- Opening Delimiter -

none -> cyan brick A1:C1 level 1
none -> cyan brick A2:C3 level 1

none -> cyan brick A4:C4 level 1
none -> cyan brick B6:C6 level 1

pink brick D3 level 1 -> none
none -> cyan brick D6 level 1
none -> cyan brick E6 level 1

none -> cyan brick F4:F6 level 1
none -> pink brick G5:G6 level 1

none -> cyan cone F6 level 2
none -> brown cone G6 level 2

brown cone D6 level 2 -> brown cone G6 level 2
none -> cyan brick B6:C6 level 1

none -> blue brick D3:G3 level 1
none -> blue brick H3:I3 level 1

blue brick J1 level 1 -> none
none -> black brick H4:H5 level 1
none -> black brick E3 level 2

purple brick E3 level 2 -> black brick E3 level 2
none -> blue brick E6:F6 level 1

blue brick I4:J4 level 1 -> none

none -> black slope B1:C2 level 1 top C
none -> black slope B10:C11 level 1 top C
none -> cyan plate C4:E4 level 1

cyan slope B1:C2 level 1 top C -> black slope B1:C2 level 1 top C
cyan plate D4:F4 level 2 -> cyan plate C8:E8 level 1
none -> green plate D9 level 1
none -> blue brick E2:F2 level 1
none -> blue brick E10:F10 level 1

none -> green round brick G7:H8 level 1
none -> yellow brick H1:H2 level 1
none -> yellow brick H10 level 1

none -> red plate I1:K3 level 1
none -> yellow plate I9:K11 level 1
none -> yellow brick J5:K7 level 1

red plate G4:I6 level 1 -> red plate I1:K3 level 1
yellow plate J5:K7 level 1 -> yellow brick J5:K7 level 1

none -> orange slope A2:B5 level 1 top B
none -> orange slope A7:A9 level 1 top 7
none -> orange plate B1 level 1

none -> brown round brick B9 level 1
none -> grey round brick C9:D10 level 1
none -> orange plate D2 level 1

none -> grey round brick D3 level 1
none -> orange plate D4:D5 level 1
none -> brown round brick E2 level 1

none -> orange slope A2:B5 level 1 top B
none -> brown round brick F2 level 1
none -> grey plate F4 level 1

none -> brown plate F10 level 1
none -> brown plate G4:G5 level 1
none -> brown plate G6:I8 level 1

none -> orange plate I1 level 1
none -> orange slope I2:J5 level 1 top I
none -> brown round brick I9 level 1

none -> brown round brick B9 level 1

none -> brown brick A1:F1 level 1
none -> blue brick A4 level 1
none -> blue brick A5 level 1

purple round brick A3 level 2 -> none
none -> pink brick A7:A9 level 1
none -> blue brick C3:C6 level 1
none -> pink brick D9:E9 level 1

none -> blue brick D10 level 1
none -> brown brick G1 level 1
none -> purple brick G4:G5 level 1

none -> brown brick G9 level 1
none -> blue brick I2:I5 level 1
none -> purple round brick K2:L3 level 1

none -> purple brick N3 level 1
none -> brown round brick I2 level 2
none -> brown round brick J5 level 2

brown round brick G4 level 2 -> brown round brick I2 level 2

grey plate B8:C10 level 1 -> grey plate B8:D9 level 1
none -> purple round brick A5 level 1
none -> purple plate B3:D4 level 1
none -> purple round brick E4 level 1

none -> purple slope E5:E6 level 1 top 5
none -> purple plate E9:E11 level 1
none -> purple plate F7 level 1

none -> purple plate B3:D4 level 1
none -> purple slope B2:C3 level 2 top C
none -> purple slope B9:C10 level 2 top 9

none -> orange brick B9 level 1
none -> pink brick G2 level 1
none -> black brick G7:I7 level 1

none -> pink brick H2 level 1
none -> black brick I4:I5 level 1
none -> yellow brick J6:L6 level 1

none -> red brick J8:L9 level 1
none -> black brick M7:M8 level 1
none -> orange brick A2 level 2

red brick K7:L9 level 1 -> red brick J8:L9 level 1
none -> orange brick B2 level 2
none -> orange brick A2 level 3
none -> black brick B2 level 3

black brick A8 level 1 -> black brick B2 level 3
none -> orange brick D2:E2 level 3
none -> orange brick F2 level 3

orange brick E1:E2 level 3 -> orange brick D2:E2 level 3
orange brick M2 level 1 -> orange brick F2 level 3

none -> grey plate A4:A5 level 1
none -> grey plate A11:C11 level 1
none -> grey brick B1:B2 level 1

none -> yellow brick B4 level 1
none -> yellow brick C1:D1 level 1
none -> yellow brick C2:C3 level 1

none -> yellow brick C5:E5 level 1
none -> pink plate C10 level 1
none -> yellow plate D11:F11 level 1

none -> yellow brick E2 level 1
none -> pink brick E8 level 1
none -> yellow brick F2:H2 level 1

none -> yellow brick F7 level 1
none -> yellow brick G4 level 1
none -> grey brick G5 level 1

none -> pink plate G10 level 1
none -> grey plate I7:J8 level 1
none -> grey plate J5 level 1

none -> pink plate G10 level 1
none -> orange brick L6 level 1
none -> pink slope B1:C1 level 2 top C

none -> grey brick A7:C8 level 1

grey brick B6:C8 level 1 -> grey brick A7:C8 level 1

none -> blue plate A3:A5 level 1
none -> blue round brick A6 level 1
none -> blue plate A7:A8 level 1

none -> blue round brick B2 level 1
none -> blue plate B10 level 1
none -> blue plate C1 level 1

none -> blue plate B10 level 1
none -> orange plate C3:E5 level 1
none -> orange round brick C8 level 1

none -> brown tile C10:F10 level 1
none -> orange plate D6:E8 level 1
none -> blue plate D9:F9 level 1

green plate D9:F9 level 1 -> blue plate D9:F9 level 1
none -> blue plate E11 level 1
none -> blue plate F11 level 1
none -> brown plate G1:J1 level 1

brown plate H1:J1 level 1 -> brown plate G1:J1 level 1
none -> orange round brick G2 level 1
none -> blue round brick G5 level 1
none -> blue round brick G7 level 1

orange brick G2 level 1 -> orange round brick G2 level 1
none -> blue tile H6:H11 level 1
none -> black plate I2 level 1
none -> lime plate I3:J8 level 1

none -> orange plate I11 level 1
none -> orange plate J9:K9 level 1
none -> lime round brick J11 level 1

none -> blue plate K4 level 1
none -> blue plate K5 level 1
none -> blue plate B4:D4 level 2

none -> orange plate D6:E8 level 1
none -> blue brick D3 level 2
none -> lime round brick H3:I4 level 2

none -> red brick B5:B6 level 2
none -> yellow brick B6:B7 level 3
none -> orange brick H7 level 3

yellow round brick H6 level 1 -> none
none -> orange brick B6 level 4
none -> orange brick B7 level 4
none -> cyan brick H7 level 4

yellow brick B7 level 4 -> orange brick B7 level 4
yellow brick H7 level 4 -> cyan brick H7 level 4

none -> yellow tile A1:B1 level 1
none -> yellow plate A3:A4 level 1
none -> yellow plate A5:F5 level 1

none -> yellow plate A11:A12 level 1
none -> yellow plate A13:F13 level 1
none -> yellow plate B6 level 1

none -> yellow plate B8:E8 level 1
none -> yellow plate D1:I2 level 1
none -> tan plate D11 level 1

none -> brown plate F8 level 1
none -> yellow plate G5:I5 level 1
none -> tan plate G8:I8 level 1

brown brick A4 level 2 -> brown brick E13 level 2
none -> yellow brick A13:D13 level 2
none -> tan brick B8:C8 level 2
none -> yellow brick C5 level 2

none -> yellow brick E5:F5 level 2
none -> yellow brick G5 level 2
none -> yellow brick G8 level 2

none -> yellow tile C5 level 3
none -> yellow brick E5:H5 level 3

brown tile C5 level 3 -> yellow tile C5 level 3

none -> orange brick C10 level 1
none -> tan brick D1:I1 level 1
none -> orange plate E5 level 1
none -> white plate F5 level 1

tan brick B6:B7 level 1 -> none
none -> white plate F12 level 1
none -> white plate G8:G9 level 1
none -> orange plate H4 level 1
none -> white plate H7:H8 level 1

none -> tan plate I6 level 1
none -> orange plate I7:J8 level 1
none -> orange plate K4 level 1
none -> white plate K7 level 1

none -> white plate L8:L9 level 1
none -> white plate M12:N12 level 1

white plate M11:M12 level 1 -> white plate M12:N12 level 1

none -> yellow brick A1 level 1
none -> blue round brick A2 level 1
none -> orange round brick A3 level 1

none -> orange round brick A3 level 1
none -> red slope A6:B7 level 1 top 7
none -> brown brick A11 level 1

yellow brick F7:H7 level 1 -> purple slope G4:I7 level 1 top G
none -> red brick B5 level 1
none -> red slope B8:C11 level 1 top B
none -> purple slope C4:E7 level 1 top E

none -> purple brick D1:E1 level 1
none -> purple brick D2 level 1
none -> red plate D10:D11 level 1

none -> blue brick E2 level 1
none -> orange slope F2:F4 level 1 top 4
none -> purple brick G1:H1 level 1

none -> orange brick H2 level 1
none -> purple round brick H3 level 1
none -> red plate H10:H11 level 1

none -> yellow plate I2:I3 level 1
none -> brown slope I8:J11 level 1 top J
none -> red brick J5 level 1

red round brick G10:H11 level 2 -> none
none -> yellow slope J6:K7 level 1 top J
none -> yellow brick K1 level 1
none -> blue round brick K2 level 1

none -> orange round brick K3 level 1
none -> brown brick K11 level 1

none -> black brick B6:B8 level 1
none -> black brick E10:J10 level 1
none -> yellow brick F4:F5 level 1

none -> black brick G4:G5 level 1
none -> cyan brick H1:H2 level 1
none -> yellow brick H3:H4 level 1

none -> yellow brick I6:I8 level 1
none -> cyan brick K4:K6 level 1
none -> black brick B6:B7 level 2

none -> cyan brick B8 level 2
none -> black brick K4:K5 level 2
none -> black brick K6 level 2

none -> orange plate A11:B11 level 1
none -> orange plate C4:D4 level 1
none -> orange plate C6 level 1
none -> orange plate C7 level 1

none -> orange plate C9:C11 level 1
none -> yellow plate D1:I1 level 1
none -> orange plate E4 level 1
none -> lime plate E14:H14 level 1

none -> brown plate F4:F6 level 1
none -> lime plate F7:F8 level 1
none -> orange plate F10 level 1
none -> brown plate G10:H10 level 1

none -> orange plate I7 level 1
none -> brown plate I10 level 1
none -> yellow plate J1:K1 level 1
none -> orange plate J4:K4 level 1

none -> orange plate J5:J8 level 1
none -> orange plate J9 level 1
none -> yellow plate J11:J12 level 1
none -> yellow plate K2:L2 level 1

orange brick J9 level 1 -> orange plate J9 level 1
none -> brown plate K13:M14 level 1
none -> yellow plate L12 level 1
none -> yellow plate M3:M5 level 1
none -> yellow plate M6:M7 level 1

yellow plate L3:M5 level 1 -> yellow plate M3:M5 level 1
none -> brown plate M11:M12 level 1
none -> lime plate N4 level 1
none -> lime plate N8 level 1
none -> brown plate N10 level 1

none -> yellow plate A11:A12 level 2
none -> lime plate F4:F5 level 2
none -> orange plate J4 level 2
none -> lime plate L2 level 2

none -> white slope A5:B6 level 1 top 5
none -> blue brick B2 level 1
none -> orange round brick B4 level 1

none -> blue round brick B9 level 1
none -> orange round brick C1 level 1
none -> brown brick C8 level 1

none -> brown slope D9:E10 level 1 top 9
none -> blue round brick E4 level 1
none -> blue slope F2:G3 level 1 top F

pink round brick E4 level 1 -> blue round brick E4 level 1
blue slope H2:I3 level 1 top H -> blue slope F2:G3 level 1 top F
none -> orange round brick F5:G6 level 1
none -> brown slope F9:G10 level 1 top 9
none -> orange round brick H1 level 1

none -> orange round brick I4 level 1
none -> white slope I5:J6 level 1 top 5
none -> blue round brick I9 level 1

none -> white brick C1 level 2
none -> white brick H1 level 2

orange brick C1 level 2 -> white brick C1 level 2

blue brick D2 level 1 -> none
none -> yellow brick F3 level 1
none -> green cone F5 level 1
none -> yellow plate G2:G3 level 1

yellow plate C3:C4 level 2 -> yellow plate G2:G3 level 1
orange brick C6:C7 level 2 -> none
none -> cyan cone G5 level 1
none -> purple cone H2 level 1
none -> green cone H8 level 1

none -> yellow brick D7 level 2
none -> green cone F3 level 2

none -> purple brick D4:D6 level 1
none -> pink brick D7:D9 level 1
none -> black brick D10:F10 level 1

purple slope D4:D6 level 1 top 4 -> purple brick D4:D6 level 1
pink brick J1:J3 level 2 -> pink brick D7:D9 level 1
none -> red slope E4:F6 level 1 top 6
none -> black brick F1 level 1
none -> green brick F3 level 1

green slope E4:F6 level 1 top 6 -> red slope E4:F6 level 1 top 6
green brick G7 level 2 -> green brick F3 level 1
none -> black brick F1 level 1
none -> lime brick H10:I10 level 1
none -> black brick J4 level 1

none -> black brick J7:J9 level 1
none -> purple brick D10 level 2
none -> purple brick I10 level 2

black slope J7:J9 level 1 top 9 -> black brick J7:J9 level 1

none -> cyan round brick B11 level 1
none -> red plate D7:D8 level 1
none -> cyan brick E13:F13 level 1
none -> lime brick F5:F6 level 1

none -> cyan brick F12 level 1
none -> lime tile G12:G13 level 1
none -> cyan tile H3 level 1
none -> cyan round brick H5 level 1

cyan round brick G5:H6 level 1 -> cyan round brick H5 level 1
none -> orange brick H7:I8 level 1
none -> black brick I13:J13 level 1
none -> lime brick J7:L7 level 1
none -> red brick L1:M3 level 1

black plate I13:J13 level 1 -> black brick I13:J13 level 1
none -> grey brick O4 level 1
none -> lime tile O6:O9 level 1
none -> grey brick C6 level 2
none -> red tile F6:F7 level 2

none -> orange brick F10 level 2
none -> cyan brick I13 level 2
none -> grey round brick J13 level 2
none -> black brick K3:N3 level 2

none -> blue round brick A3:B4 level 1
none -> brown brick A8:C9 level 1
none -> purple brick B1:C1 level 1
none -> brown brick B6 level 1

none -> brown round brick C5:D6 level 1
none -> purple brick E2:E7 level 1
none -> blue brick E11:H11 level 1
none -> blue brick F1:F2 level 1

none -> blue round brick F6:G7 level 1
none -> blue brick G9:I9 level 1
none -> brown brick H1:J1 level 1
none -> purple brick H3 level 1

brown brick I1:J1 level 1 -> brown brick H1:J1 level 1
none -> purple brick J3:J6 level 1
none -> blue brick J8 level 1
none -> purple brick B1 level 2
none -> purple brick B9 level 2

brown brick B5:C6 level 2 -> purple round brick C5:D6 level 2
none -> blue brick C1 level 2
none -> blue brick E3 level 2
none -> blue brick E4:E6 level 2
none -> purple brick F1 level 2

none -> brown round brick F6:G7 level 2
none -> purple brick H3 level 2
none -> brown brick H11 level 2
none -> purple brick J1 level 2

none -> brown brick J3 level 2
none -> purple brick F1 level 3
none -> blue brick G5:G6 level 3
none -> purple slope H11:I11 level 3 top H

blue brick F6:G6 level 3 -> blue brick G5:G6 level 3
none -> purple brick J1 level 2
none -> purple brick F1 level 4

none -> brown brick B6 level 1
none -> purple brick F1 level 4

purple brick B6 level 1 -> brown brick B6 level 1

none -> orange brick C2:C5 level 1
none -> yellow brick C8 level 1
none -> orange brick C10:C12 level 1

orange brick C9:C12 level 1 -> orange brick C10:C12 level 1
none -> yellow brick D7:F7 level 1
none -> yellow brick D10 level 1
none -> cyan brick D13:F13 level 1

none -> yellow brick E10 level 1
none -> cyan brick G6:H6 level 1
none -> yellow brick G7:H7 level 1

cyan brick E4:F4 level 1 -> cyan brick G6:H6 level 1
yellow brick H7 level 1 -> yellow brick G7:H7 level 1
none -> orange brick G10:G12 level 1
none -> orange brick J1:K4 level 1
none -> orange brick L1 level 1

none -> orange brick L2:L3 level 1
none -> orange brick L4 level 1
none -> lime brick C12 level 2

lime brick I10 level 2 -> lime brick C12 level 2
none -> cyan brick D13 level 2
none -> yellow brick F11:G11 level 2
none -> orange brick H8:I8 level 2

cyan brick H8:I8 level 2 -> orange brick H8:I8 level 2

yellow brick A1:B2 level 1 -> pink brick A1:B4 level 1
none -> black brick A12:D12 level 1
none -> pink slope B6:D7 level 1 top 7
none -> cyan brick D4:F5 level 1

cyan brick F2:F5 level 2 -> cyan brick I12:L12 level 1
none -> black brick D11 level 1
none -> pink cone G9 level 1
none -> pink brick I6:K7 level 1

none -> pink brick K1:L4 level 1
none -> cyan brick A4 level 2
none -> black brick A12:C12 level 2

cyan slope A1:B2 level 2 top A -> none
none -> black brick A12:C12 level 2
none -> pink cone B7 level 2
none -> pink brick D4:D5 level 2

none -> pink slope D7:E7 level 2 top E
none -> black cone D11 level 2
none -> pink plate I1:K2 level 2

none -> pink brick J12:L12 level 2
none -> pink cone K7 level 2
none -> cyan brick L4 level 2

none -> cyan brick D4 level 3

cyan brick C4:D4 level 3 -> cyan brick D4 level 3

- Closing Delimiter -

Task details — Within the lines above, find those holding the word "cone" and copy them.

Task result —
none -> cyan cone F6 level 2
none -> brown cone G6 level 2
brown cone D6 level 2 -> brown cone G6 level 2
none -> green cone F5 level 1
none -> cyan cone G5 level 1
none -> purple cone H2 level 1
none -> green cone H8 level 1
none -> green cone F3 level 2
none -> pink cone G9 level 1
none -> pink cone B7 level 2
none -> black cone D11 level 2
none -> pink cone K7 level 2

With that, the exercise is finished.